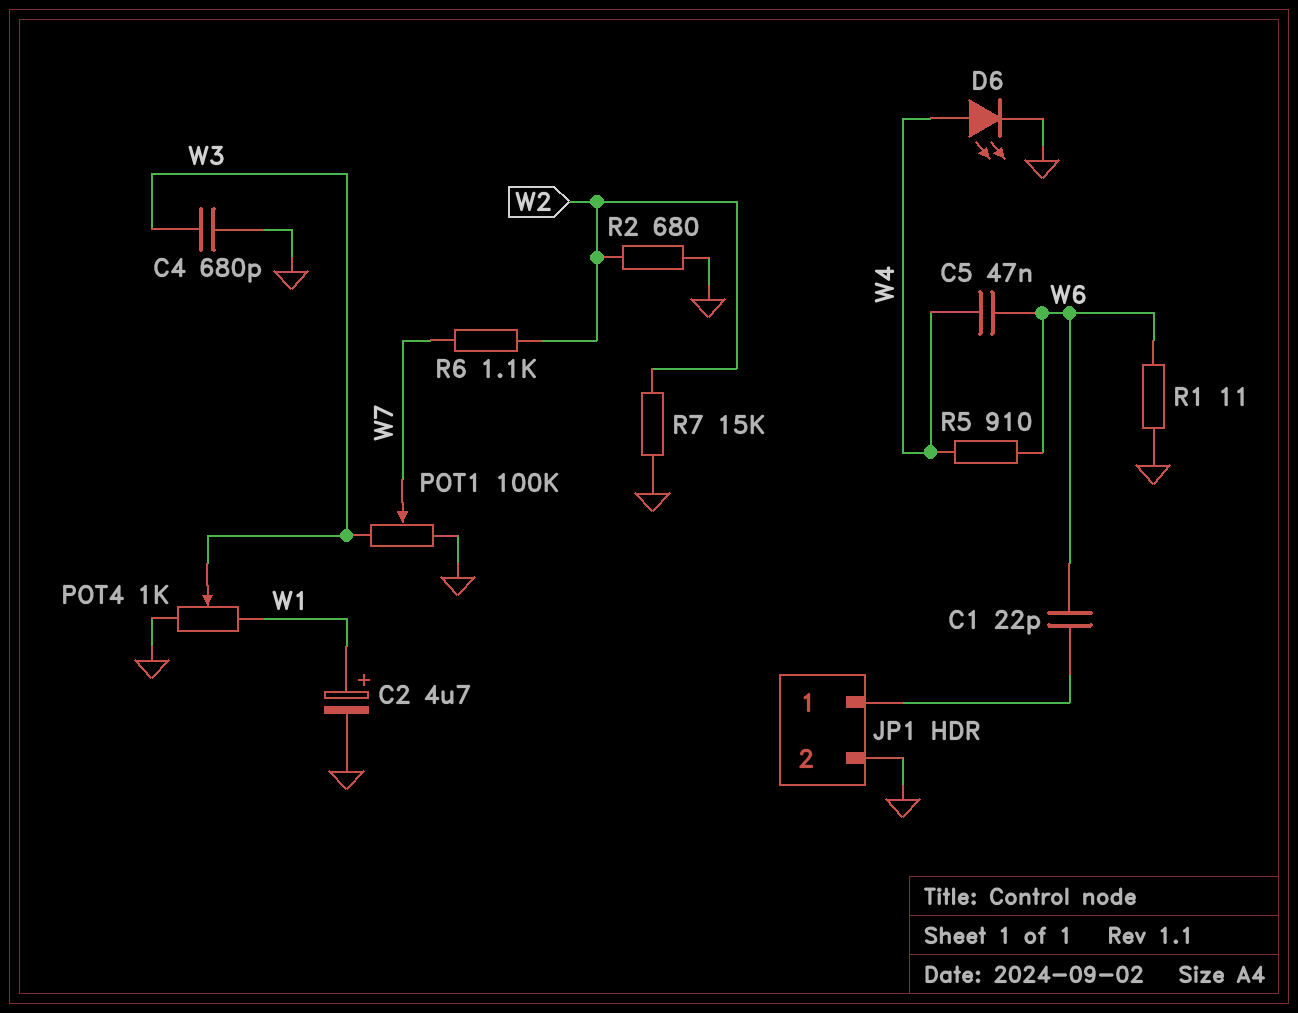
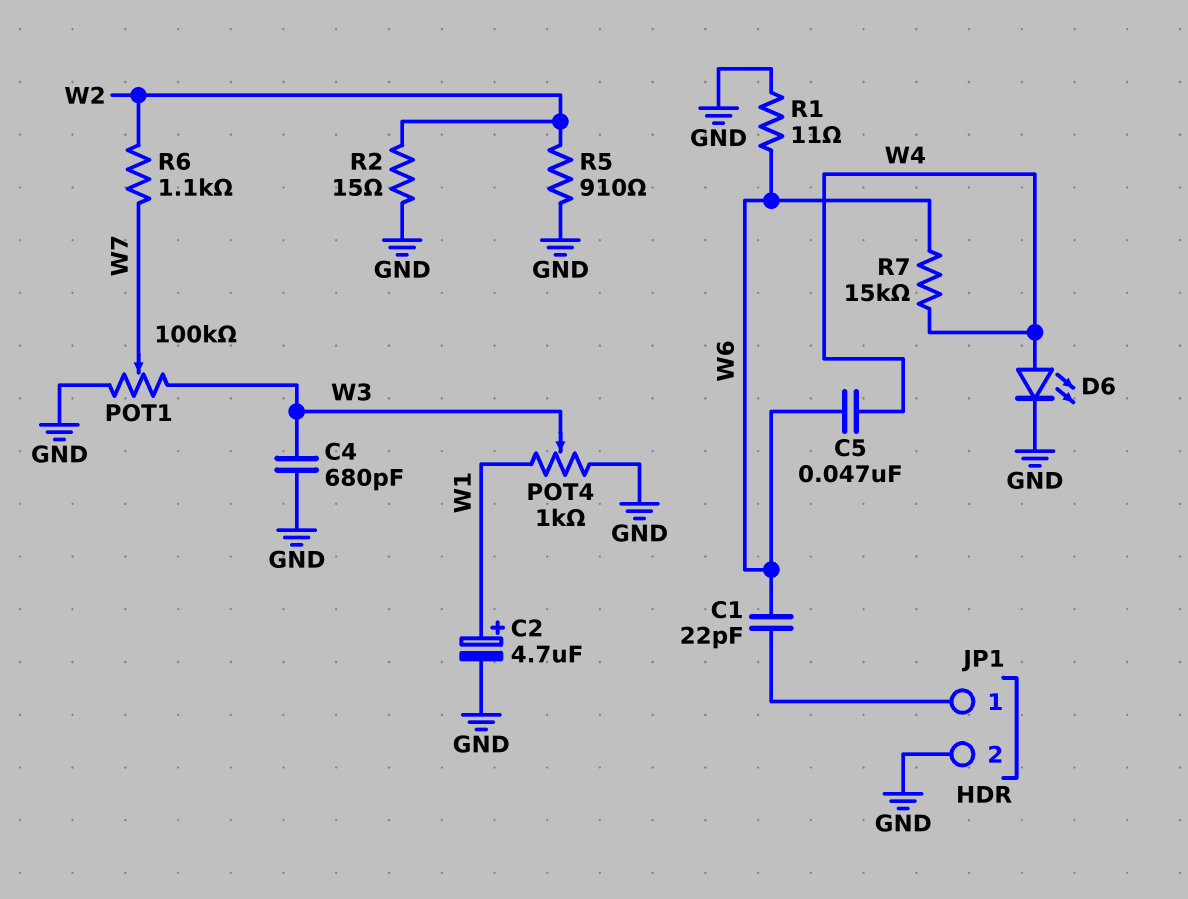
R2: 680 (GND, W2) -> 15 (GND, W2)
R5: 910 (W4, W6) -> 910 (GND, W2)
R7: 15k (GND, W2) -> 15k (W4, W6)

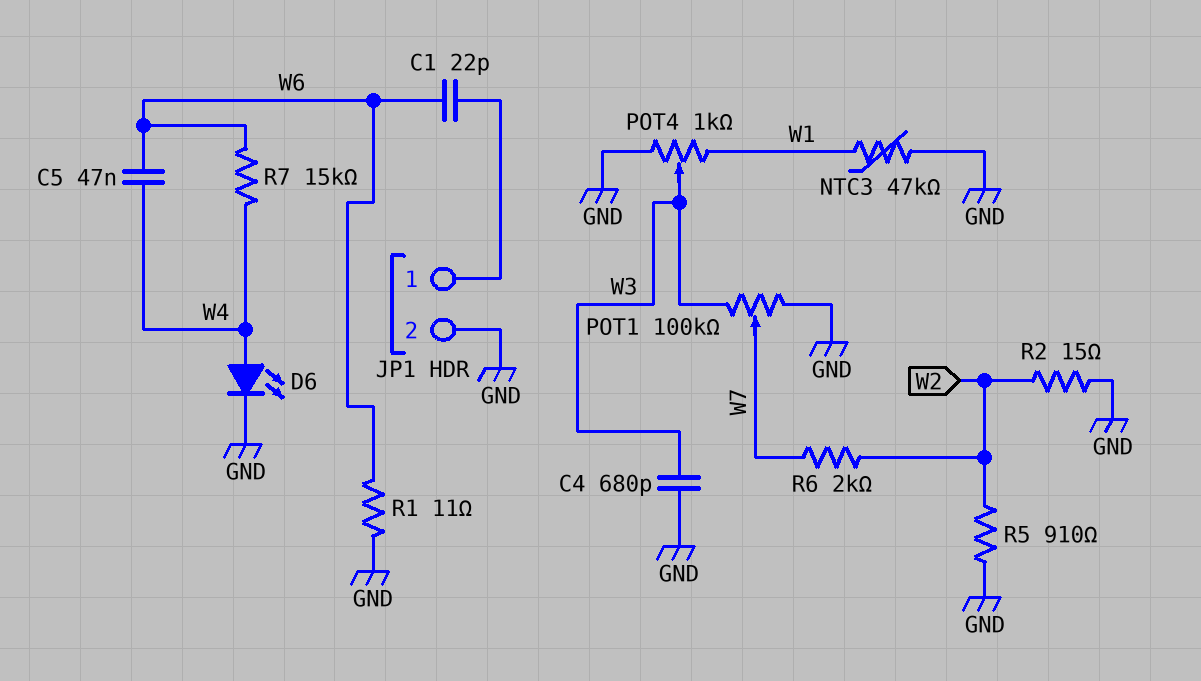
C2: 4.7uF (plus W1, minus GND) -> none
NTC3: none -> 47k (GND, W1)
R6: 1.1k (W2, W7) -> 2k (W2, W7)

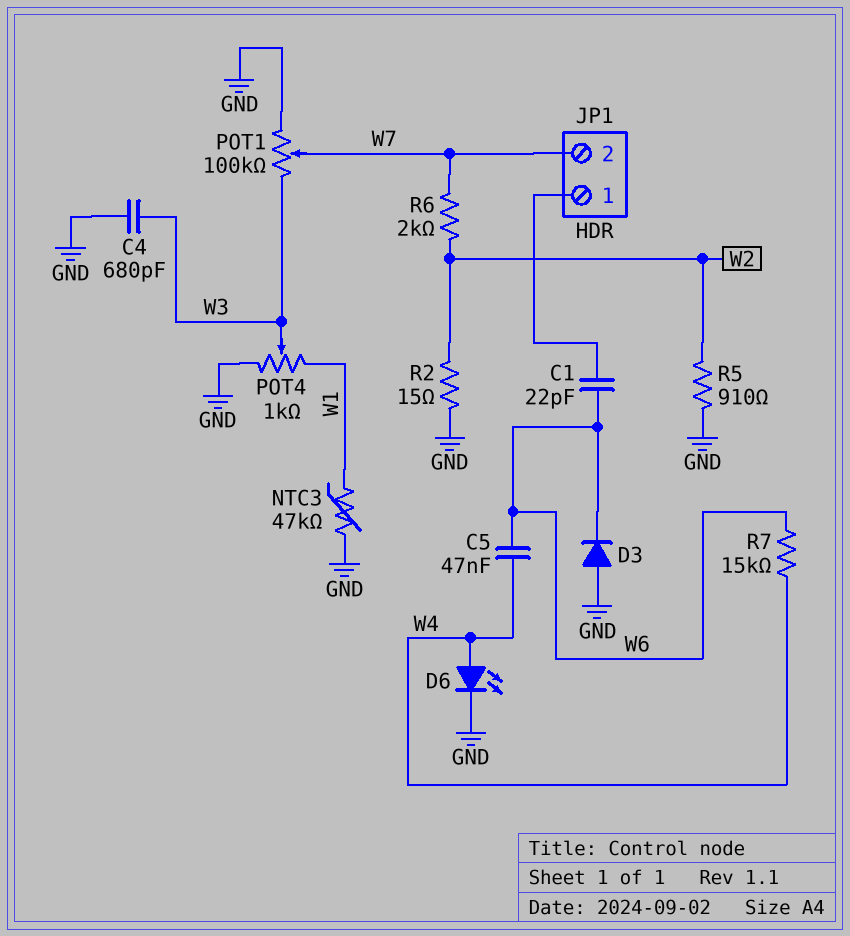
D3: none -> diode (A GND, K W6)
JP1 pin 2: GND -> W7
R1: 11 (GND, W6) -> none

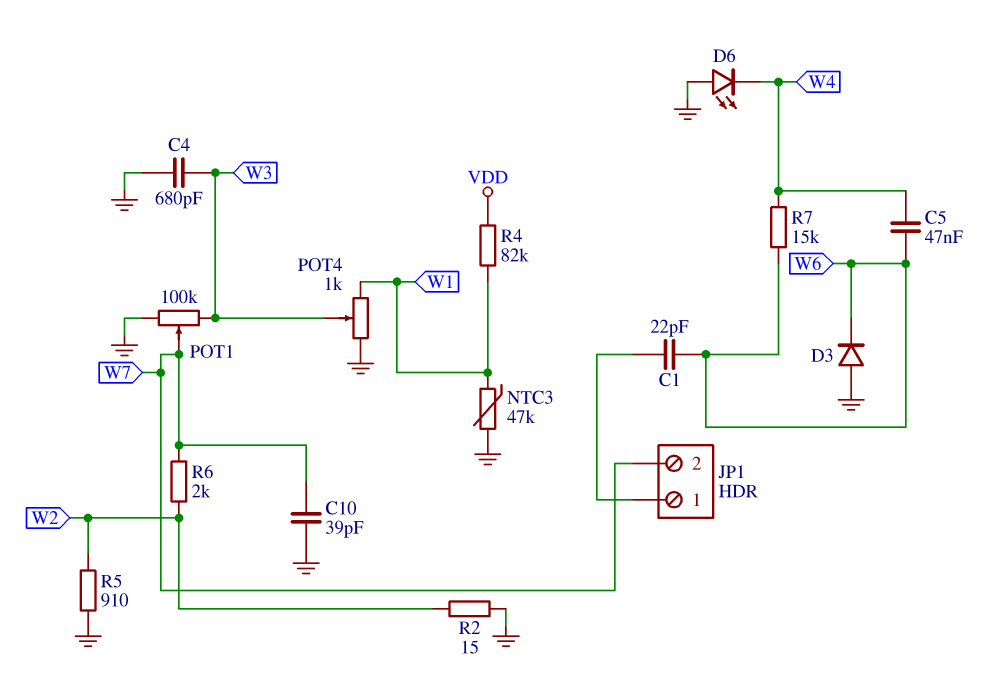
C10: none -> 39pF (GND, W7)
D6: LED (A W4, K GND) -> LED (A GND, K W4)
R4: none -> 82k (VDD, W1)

-=-=-

**TASK STATEMENT**
The records above must be echoed exactly, minus their pictures.

**RESPONSE AREA**
R2: 680 (GND, W2) -> 15 (GND, W2)
R5: 910 (W4, W6) -> 910 (GND, W2)
R7: 15k (GND, W2) -> 15k (W4, W6)

C2: 4.7uF (plus W1, minus GND) -> none
NTC3: none -> 47k (GND, W1)
R6: 1.1k (W2, W7) -> 2k (W2, W7)

D3: none -> diode (A GND, K W6)
JP1 pin 2: GND -> W7
R1: 11 (GND, W6) -> none

C10: none -> 39pF (GND, W7)
D6: LED (A W4, K GND) -> LED (A GND, K W4)
R4: none -> 82k (VDD, W1)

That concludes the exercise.